- **Exercise brief**
Below are some entries. Count how many of their lines include "none", then give that number only.

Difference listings
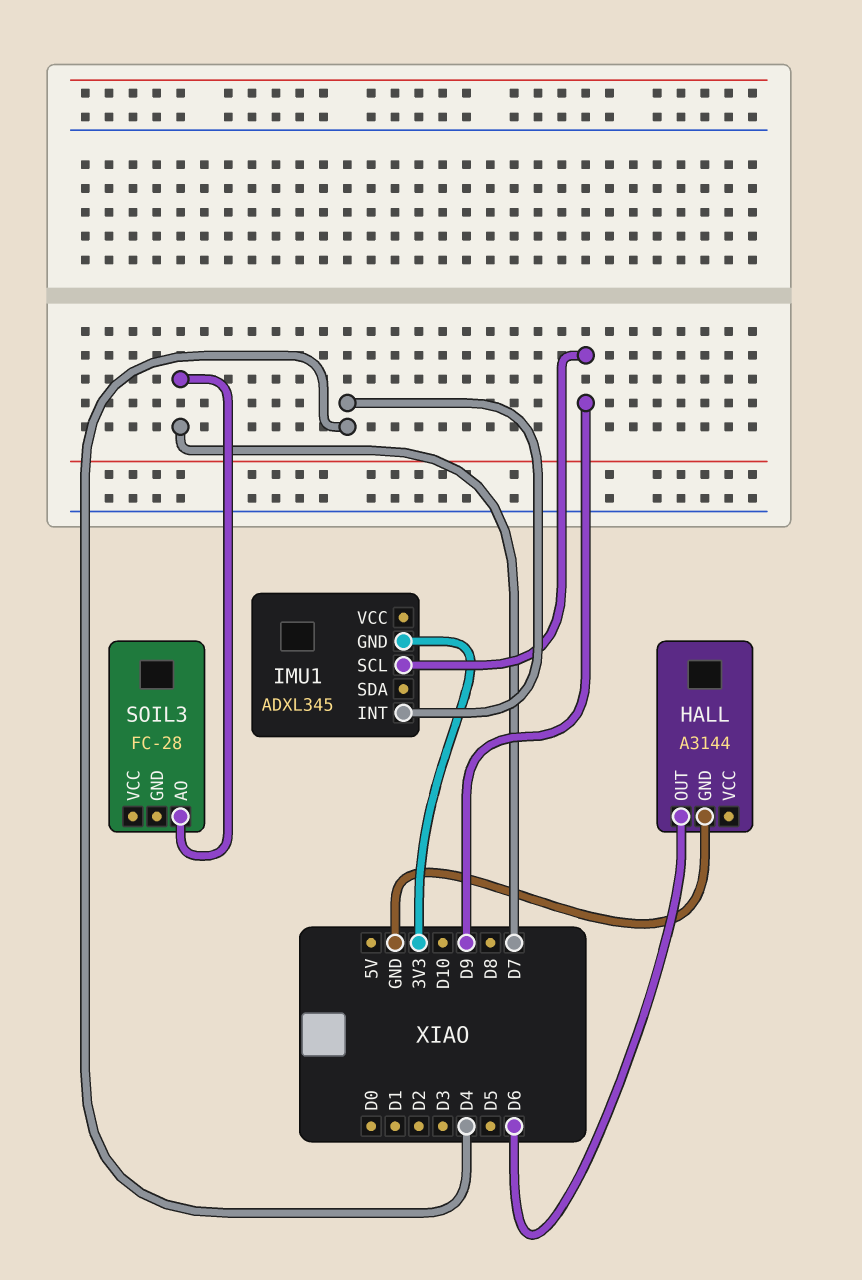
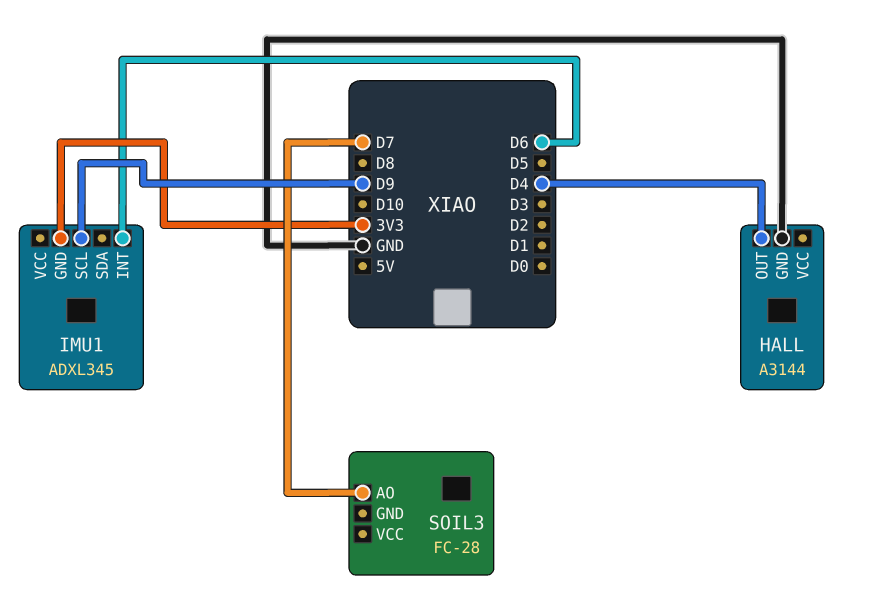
HALL pin OUT: D6 -> D4
IMU1 pin INT: D4 -> D6

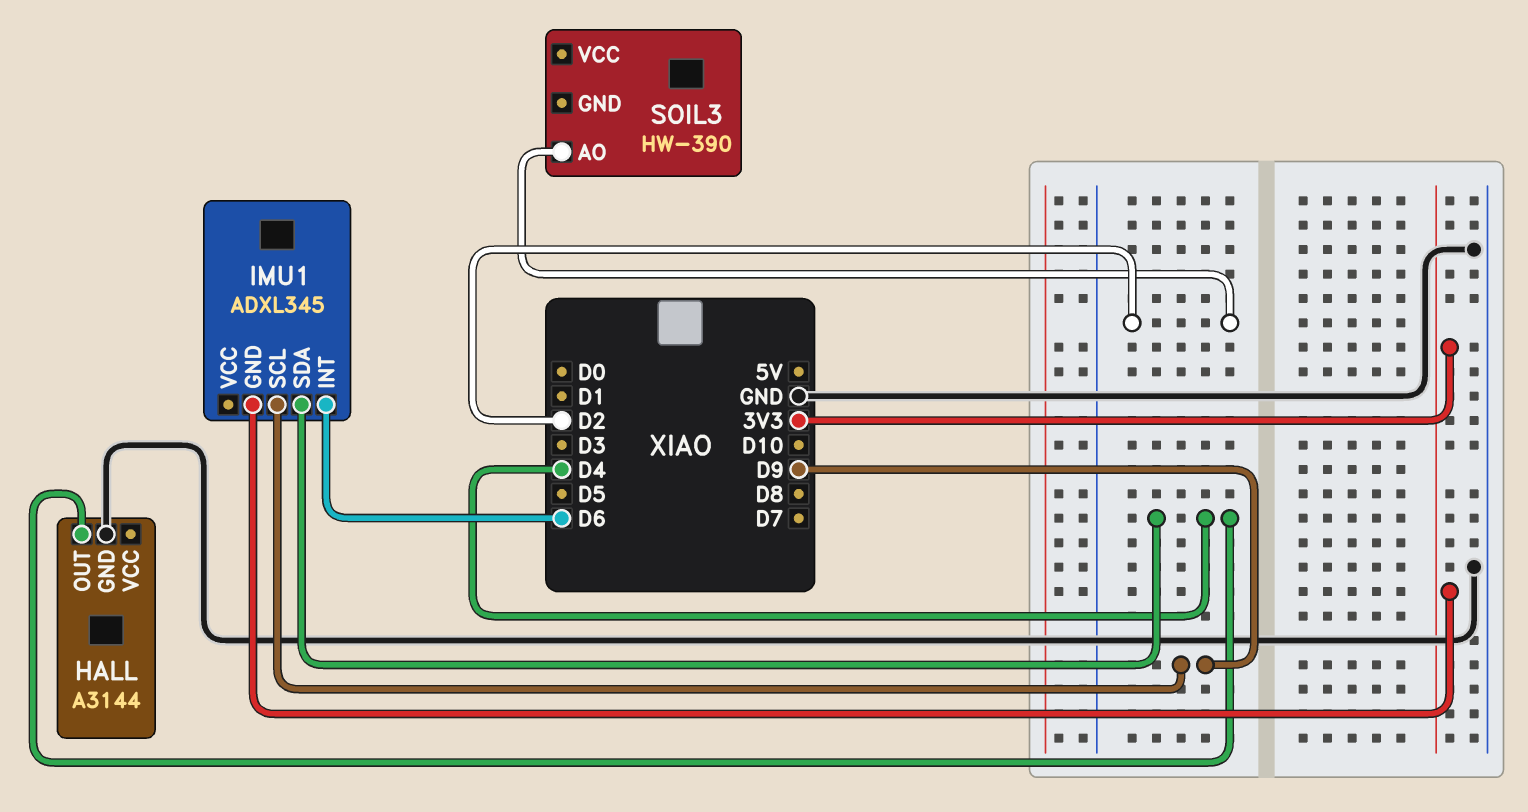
IMU1 pin SDA: none -> D4
SOIL3: FC-28 -> HW-390
SOIL3 pin AO: D7 -> D2

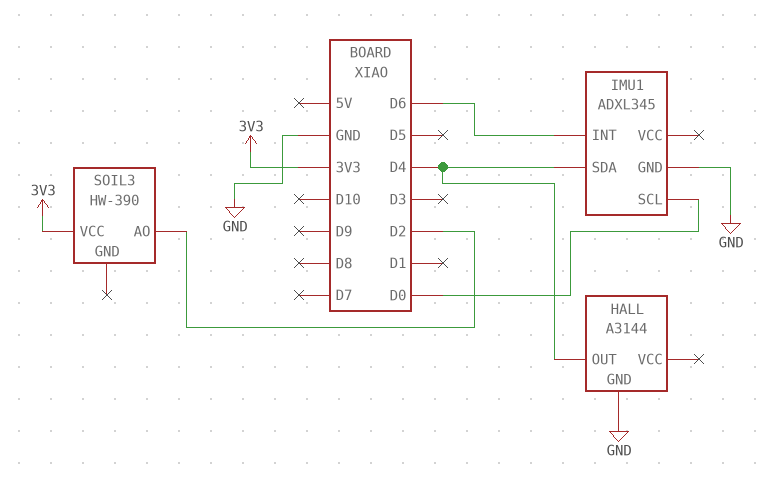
IMU1 pin GND: 3V3 -> GND
IMU1 pin SCL: D9 -> D0
SOIL3 pin VCC: none -> 3V3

- **Solution for this task**
2